Try it. List every line in this data where the string "none" occurs.

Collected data
= = = = =

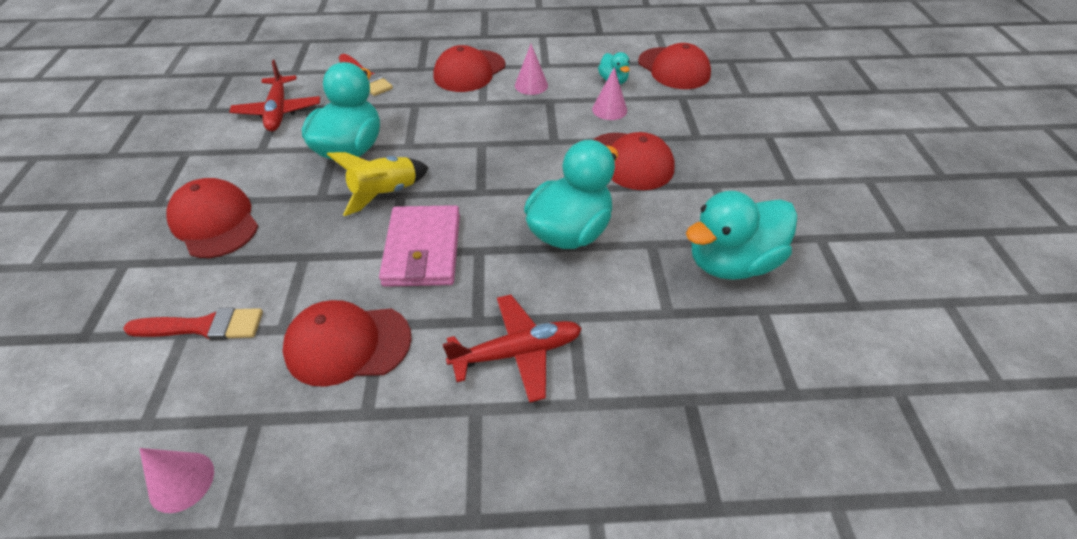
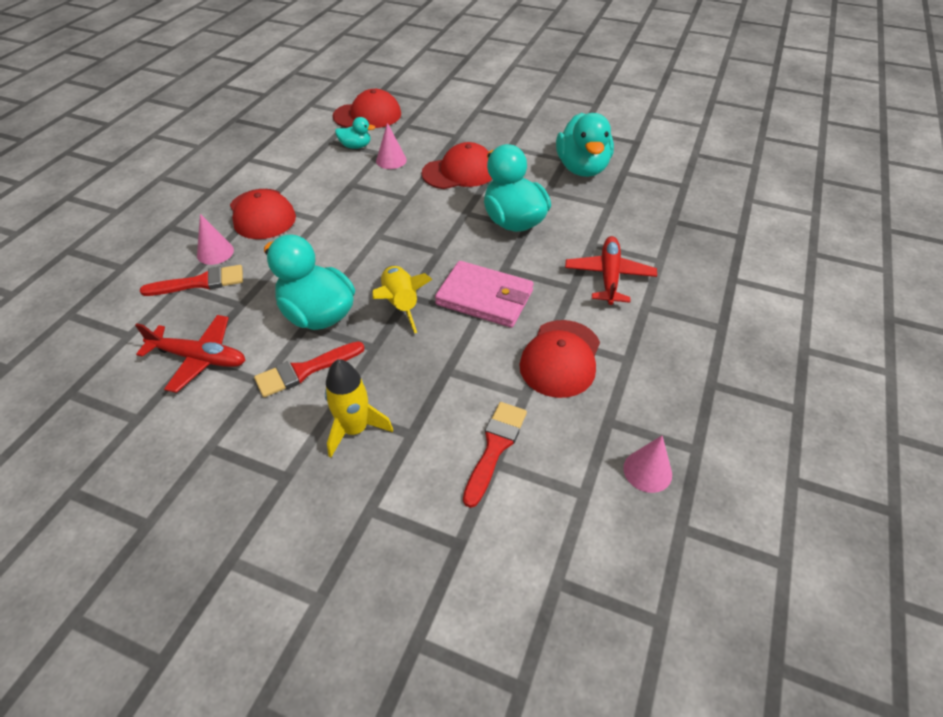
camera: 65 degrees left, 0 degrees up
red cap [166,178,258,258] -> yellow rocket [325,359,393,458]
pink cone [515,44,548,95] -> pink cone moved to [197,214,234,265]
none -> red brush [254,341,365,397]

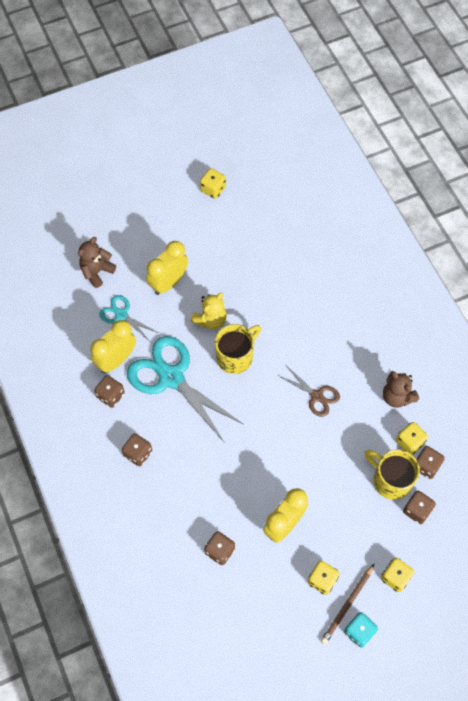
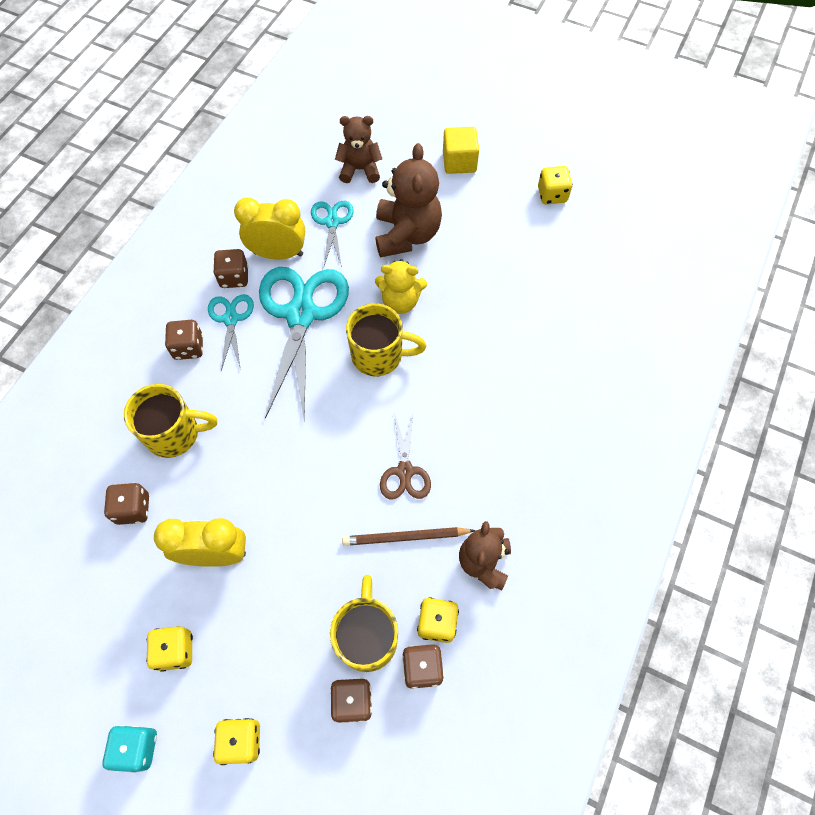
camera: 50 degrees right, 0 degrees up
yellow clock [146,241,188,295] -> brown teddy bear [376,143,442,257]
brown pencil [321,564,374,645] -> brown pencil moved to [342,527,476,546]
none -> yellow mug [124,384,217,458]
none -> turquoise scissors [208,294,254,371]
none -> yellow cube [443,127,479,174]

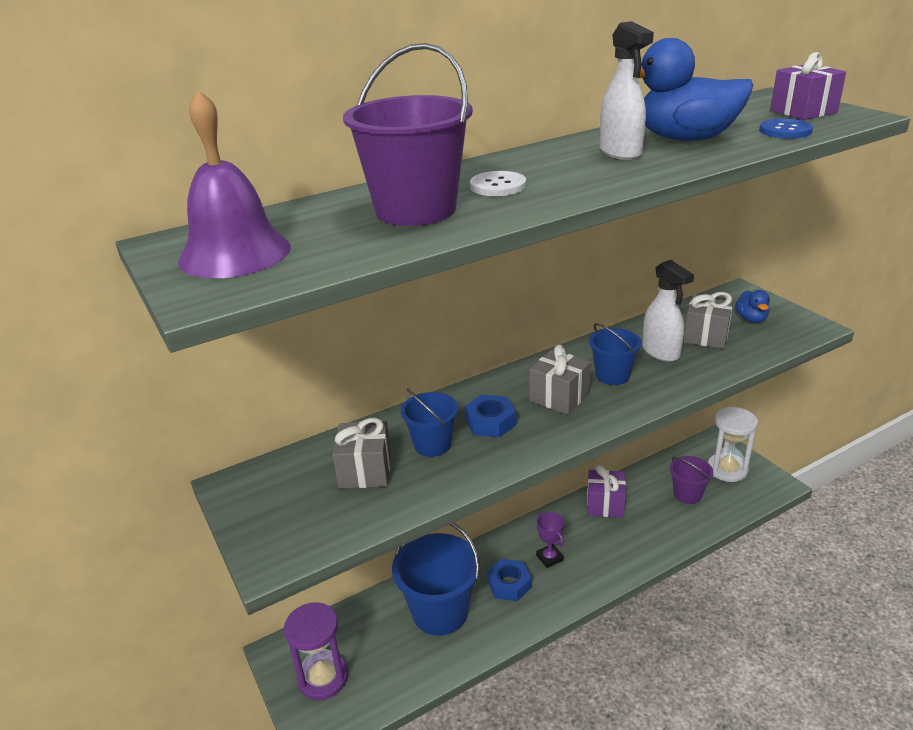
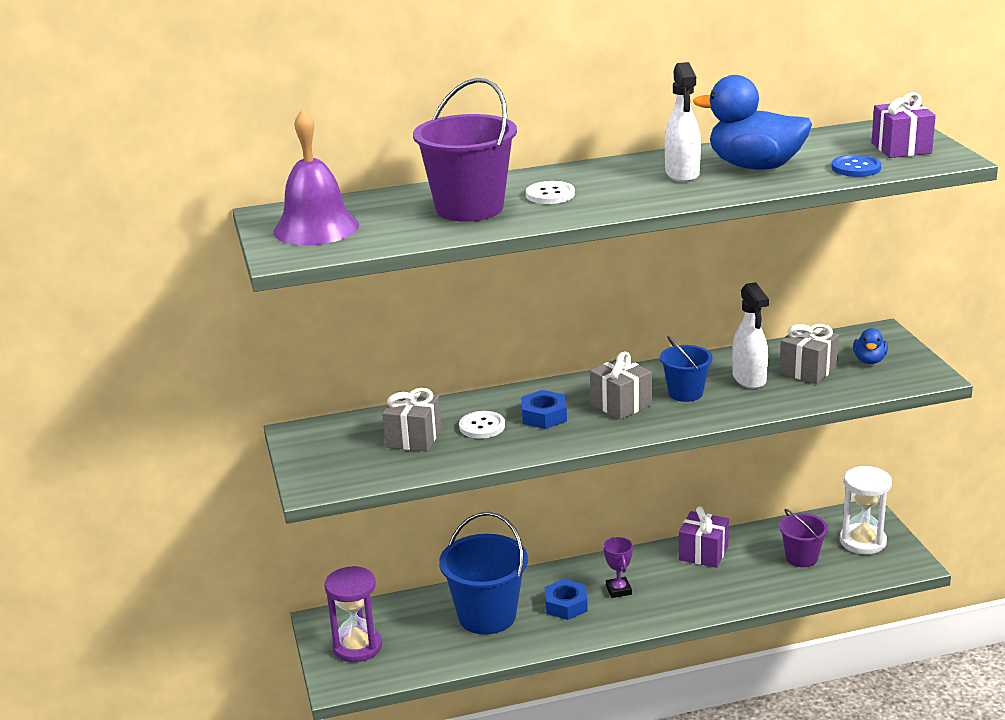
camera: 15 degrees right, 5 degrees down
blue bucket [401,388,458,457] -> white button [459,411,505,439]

= = = = =

Exercise output.
none -> red brush [254,341,365,397]
none -> yellow mug [124,384,217,458]
none -> turquoise scissors [208,294,254,371]
none -> yellow cube [443,127,479,174]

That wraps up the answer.